* _To do_:
Nothing but the lines from the one containing "(346, 42) = (92, 226): white" through the last line of the entries should appear in the output, each verbatim.

* _Dataset_:

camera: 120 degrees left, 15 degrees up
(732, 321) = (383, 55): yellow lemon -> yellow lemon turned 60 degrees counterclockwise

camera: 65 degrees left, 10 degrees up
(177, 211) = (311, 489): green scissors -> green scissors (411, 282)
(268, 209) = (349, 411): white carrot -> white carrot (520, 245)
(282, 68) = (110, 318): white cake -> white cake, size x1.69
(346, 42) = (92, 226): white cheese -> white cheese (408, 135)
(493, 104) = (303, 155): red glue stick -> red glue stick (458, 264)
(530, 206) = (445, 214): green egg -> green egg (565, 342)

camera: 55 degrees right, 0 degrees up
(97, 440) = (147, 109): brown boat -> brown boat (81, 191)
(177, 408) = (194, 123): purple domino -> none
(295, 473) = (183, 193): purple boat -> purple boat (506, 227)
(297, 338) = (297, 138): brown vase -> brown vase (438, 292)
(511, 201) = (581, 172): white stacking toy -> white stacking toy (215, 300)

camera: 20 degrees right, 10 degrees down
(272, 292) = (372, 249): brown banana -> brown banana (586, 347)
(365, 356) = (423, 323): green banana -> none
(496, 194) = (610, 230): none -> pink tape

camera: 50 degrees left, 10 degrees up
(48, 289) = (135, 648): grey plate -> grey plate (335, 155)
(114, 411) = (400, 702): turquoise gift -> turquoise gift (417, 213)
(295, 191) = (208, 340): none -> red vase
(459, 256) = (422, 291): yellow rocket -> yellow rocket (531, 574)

* _Task result_:
(346, 42) = (92, 226): white cheese -> white cheese (408, 135)
(493, 104) = (303, 155): red glue stick -> red glue stick (458, 264)
(530, 206) = (445, 214): green egg -> green egg (565, 342)

camera: 55 degrees right, 0 degrees up
(97, 440) = (147, 109): brown boat -> brown boat (81, 191)
(177, 408) = (194, 123): purple domino -> none
(295, 473) = (183, 193): purple boat -> purple boat (506, 227)
(297, 338) = (297, 138): brown vase -> brown vase (438, 292)
(511, 201) = (581, 172): white stacking toy -> white stacking toy (215, 300)

camera: 20 degrees right, 10 degrees down
(272, 292) = (372, 249): brown banana -> brown banana (586, 347)
(365, 356) = (423, 323): green banana -> none
(496, 194) = (610, 230): none -> pink tape

camera: 50 degrees left, 10 degrees up
(48, 289) = (135, 648): grey plate -> grey plate (335, 155)
(114, 411) = (400, 702): turquoise gift -> turquoise gift (417, 213)
(295, 191) = (208, 340): none -> red vase
(459, 256) = (422, 291): yellow rocket -> yellow rocket (531, 574)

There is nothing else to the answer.